◆ Given problem:
Edit the rows below so that each "yellow square" becomes "yellow hexagon", with everything else left unchanged.

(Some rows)
# # # # #

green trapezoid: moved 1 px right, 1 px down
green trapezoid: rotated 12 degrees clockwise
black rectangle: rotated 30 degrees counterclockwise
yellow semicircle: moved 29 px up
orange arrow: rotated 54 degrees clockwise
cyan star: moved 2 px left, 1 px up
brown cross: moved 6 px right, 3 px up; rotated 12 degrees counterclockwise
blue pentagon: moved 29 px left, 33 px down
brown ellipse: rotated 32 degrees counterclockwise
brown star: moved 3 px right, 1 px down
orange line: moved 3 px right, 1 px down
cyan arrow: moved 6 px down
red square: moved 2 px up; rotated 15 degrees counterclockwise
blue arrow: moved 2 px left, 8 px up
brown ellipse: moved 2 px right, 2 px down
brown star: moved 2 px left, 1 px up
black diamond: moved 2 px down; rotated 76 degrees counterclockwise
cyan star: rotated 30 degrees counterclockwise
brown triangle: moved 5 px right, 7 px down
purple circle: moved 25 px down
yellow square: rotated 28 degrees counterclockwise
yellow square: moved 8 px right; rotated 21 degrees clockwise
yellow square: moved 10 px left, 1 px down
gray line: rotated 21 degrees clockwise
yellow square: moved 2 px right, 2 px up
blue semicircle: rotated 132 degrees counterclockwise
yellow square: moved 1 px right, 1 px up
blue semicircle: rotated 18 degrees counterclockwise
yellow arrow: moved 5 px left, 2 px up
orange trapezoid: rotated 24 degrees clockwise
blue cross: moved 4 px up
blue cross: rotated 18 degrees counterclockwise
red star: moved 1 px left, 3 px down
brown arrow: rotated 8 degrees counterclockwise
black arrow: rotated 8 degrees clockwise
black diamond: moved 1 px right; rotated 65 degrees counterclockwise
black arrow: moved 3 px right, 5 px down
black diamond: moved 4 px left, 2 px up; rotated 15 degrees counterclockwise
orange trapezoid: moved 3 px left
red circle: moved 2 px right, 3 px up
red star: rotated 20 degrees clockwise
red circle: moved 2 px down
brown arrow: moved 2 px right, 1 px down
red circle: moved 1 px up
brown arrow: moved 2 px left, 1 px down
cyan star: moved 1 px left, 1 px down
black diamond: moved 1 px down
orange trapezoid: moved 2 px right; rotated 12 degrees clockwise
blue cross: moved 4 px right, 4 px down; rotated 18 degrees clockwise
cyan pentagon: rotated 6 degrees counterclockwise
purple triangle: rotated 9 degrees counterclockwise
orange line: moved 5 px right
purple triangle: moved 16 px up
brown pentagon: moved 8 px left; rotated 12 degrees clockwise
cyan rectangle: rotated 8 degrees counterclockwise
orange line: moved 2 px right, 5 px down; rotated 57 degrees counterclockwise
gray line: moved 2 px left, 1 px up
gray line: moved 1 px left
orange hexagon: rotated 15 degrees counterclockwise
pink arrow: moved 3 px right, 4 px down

# # # # #

◆ Solution to the exercise:
green trapezoid: moved 1 px right, 1 px down
green trapezoid: rotated 12 degrees clockwise
black rectangle: rotated 30 degrees counterclockwise
yellow semicircle: moved 29 px up
orange arrow: rotated 54 degrees clockwise
cyan star: moved 2 px left, 1 px up
brown cross: moved 6 px right, 3 px up; rotated 12 degrees counterclockwise
blue pentagon: moved 29 px left, 33 px down
brown ellipse: rotated 32 degrees counterclockwise
brown star: moved 3 px right, 1 px down
orange line: moved 3 px right, 1 px down
cyan arrow: moved 6 px down
red square: moved 2 px up; rotated 15 degrees counterclockwise
blue arrow: moved 2 px left, 8 px up
brown ellipse: moved 2 px right, 2 px down
brown star: moved 2 px left, 1 px up
black diamond: moved 2 px down; rotated 76 degrees counterclockwise
cyan star: rotated 30 degrees counterclockwise
brown triangle: moved 5 px right, 7 px down
purple circle: moved 25 px down
yellow hexagon: rotated 28 degrees counterclockwise
yellow hexagon: moved 8 px right; rotated 21 degrees clockwise
yellow hexagon: moved 10 px left, 1 px down
gray line: rotated 21 degrees clockwise
yellow hexagon: moved 2 px right, 2 px up
blue semicircle: rotated 132 degrees counterclockwise
yellow hexagon: moved 1 px right, 1 px up
blue semicircle: rotated 18 degrees counterclockwise
yellow arrow: moved 5 px left, 2 px up
orange trapezoid: rotated 24 degrees clockwise
blue cross: moved 4 px up
blue cross: rotated 18 degrees counterclockwise
red star: moved 1 px left, 3 px down
brown arrow: rotated 8 degrees counterclockwise
black arrow: rotated 8 degrees clockwise
black diamond: moved 1 px right; rotated 65 degrees counterclockwise
black arrow: moved 3 px right, 5 px down
black diamond: moved 4 px left, 2 px up; rotated 15 degrees counterclockwise
orange trapezoid: moved 3 px left
red circle: moved 2 px right, 3 px up
red star: rotated 20 degrees clockwise
red circle: moved 2 px down
brown arrow: moved 2 px right, 1 px down
red circle: moved 1 px up
brown arrow: moved 2 px left, 1 px down
cyan star: moved 1 px left, 1 px down
black diamond: moved 1 px down
orange trapezoid: moved 2 px right; rotated 12 degrees clockwise
blue cross: moved 4 px right, 4 px down; rotated 18 degrees clockwise
cyan pentagon: rotated 6 degrees counterclockwise
purple triangle: rotated 9 degrees counterclockwise
orange line: moved 5 px right
purple triangle: moved 16 px up
brown pentagon: moved 8 px left; rotated 12 degrees clockwise
cyan rectangle: rotated 8 degrees counterclockwise
orange line: moved 2 px right, 5 px down; rotated 57 degrees counterclockwise
gray line: moved 2 px left, 1 px up
gray line: moved 1 px left
orange hexagon: rotated 15 degrees counterclockwise
pink arrow: moved 3 px right, 4 px down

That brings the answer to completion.